PROBLEM DETAILS →
Down to the last line, restate the records word for word, but not the pictures.
* * * * * * * * *
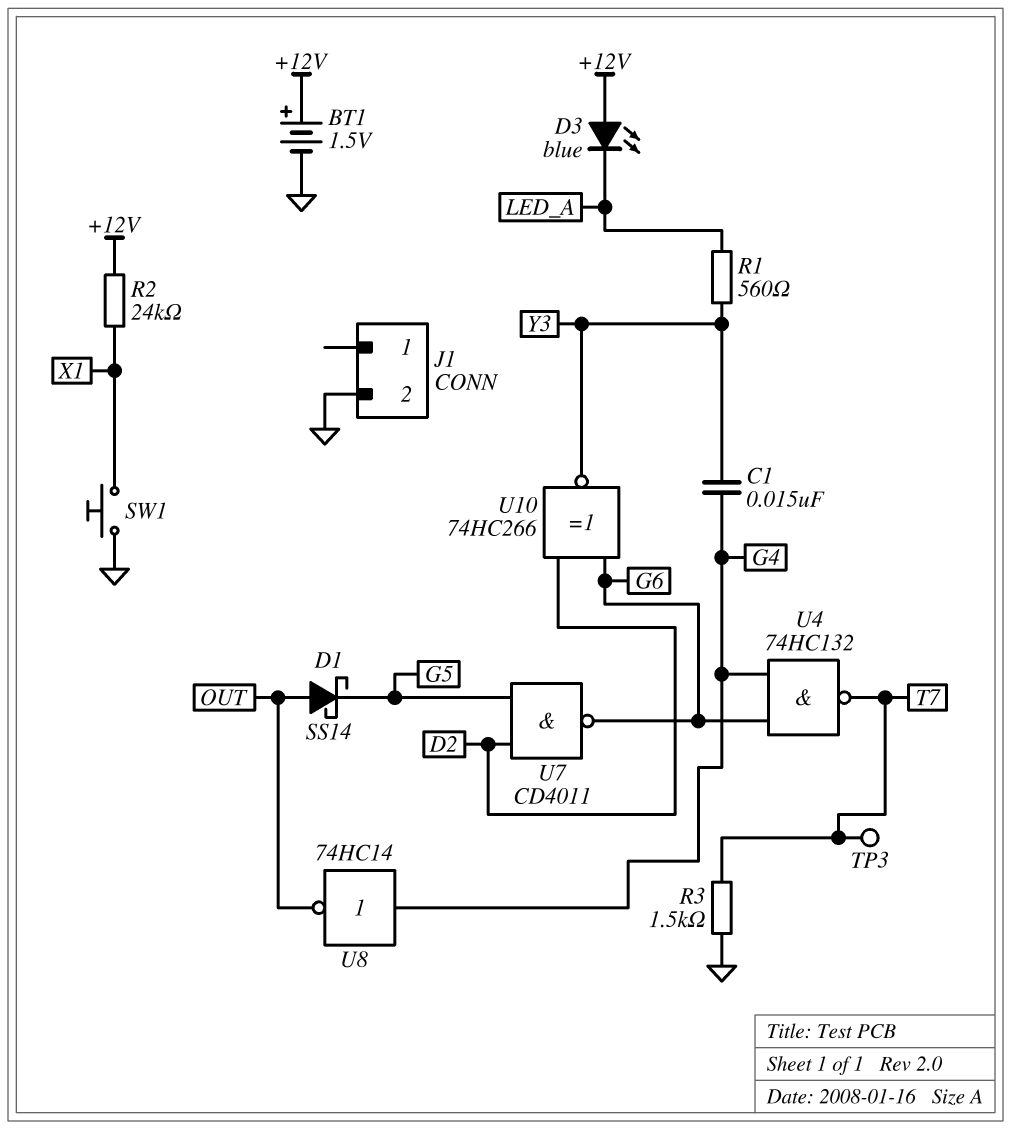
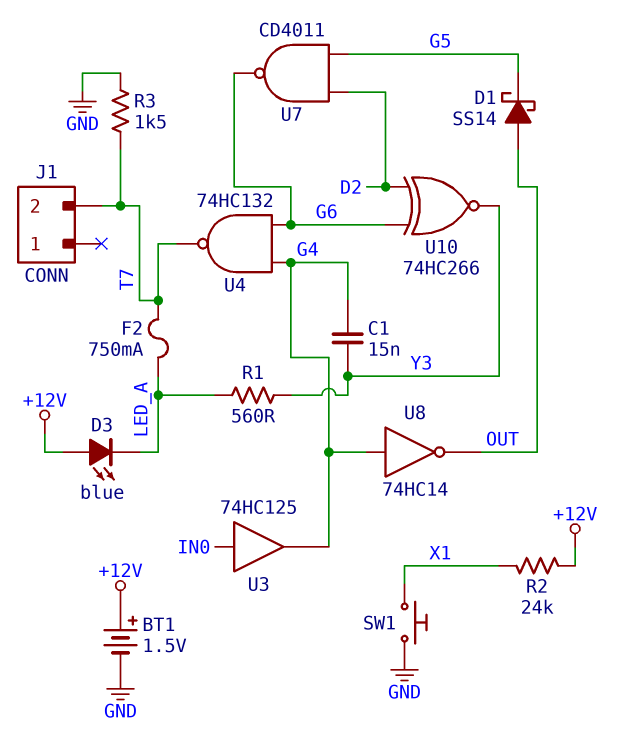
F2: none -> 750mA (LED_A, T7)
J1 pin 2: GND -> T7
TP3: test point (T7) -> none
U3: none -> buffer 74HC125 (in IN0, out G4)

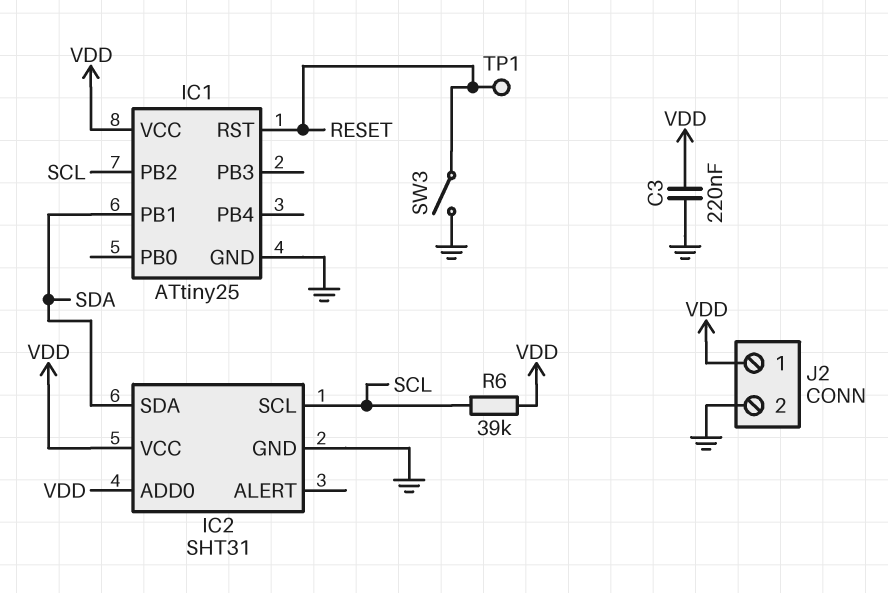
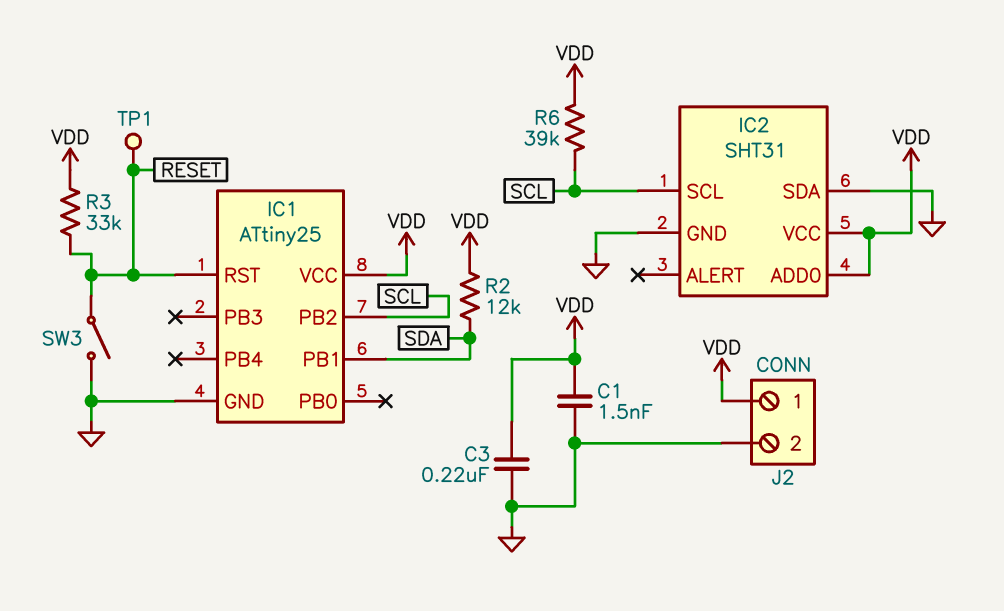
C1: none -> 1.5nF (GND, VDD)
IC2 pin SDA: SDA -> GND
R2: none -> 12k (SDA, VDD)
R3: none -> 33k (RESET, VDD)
* * * * * * * * *
TASK OUTPUT →
F2: none -> 750mA (LED_A, T7)
J1 pin 2: GND -> T7
TP3: test point (T7) -> none
U3: none -> buffer 74HC125 (in IN0, out G4)

C1: none -> 1.5nF (GND, VDD)
IC2 pin SDA: SDA -> GND
R2: none -> 12k (SDA, VDD)
R3: none -> 33k (RESET, VDD)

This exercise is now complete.